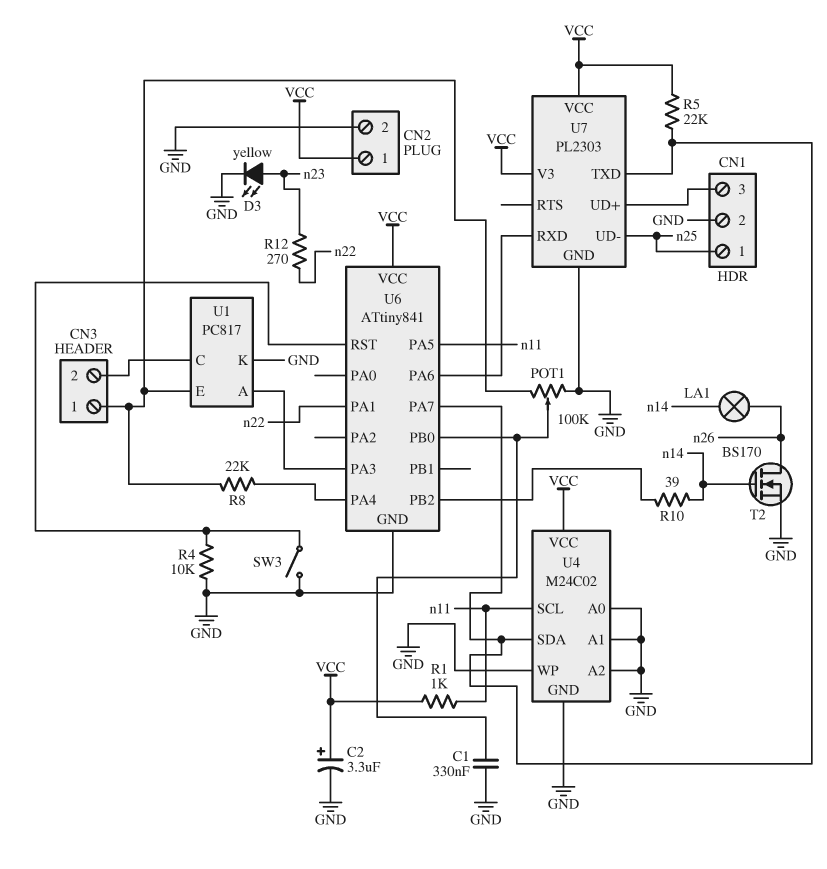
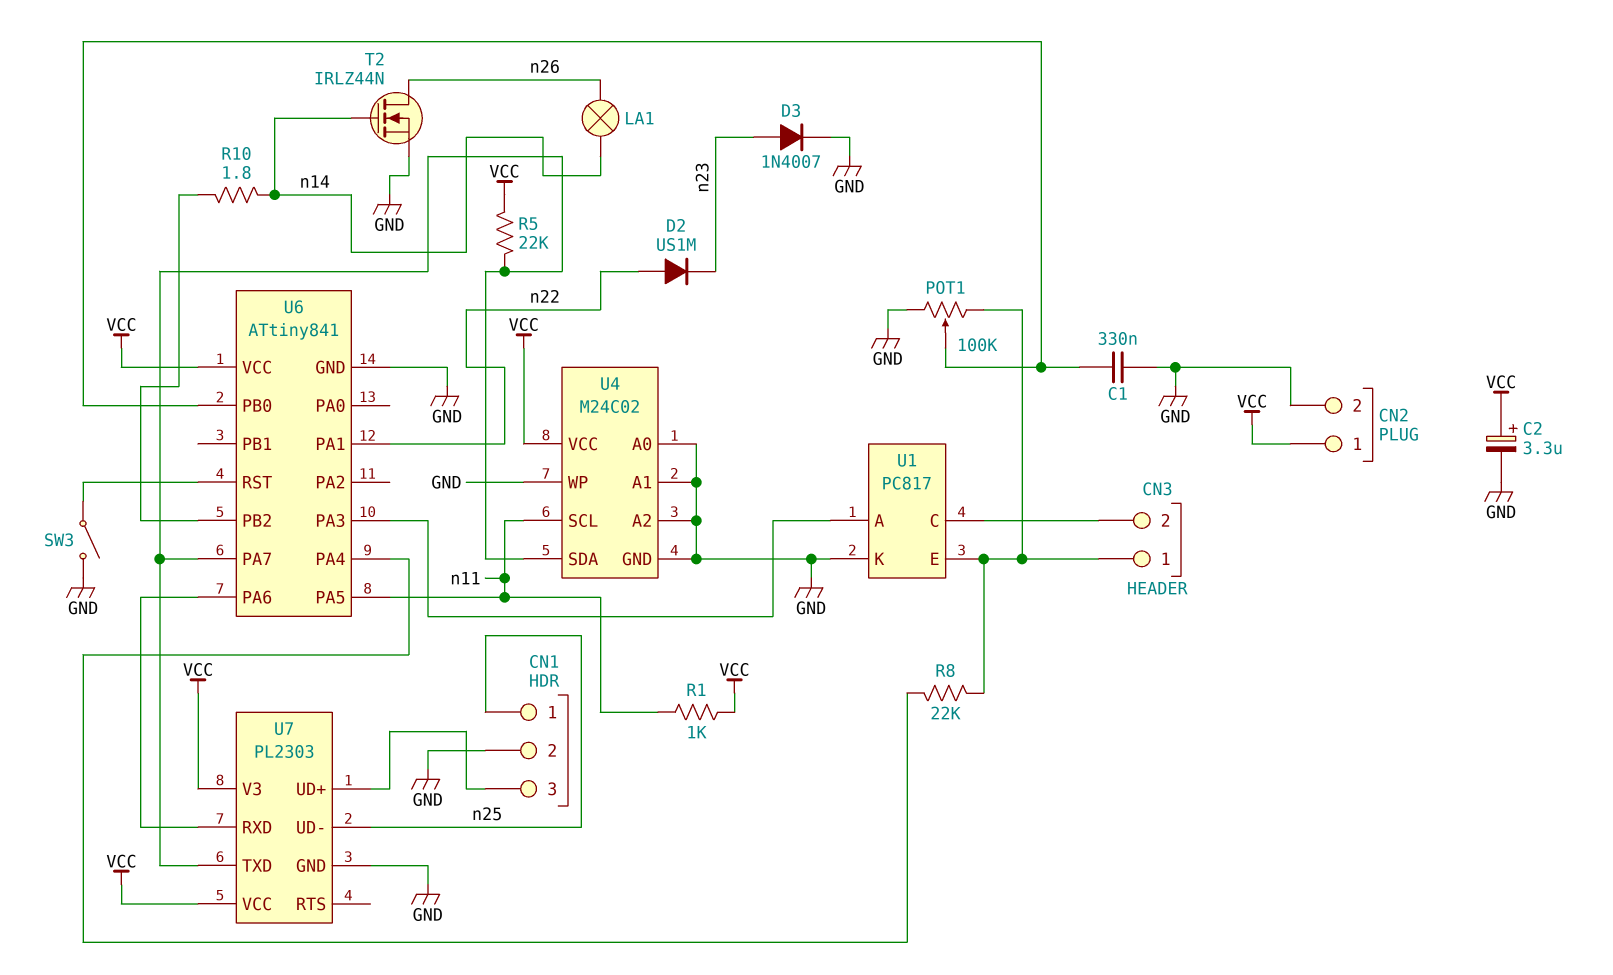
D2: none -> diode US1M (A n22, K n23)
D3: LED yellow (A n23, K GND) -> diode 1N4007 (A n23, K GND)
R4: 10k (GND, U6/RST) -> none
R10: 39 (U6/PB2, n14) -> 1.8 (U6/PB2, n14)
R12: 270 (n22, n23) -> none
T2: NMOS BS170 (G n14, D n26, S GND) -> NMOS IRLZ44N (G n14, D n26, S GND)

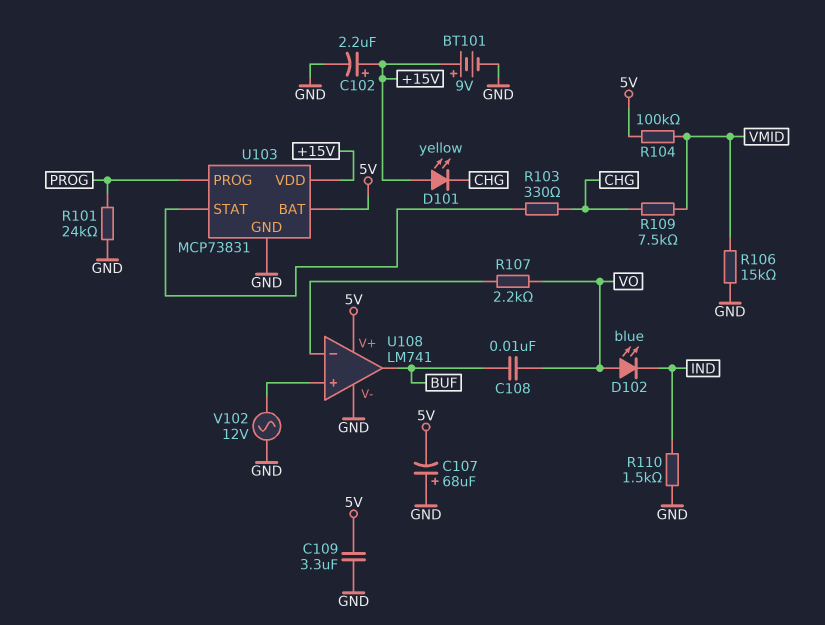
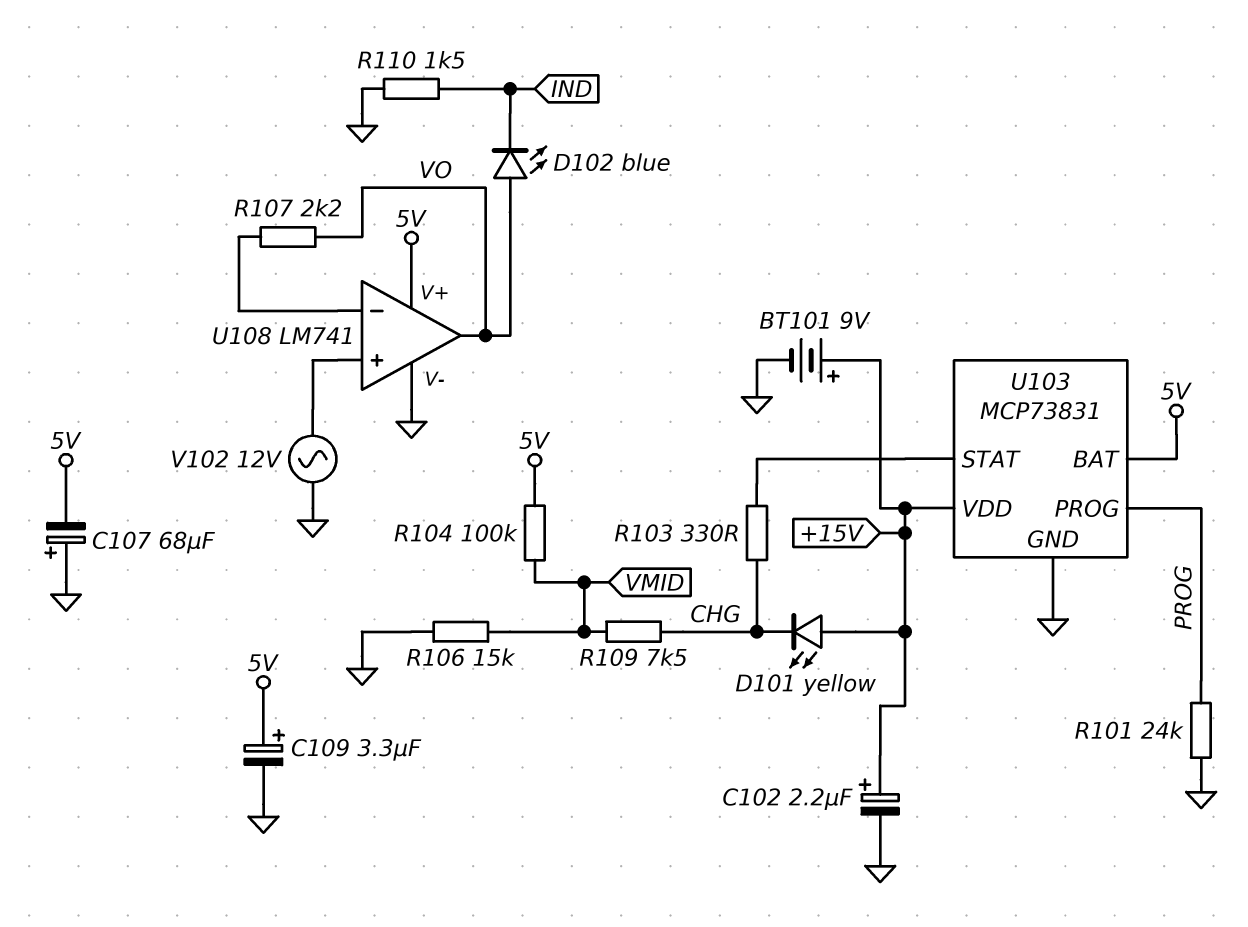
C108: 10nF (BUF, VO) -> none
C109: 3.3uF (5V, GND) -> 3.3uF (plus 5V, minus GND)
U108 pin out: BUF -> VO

+++++

ASSIGNED TASK:
Your copy should hold all the data word for word. It should hold no pictures.

YOUR SOLUTION:
D2: none -> diode US1M (A n22, K n23)
D3: LED yellow (A n23, K GND) -> diode 1N4007 (A n23, K GND)
R4: 10k (GND, U6/RST) -> none
R10: 39 (U6/PB2, n14) -> 1.8 (U6/PB2, n14)
R12: 270 (n22, n23) -> none
T2: NMOS BS170 (G n14, D n26, S GND) -> NMOS IRLZ44N (G n14, D n26, S GND)

C108: 10nF (BUF, VO) -> none
C109: 3.3uF (5V, GND) -> 3.3uF (plus 5V, minus GND)
U108 pin out: BUF -> VO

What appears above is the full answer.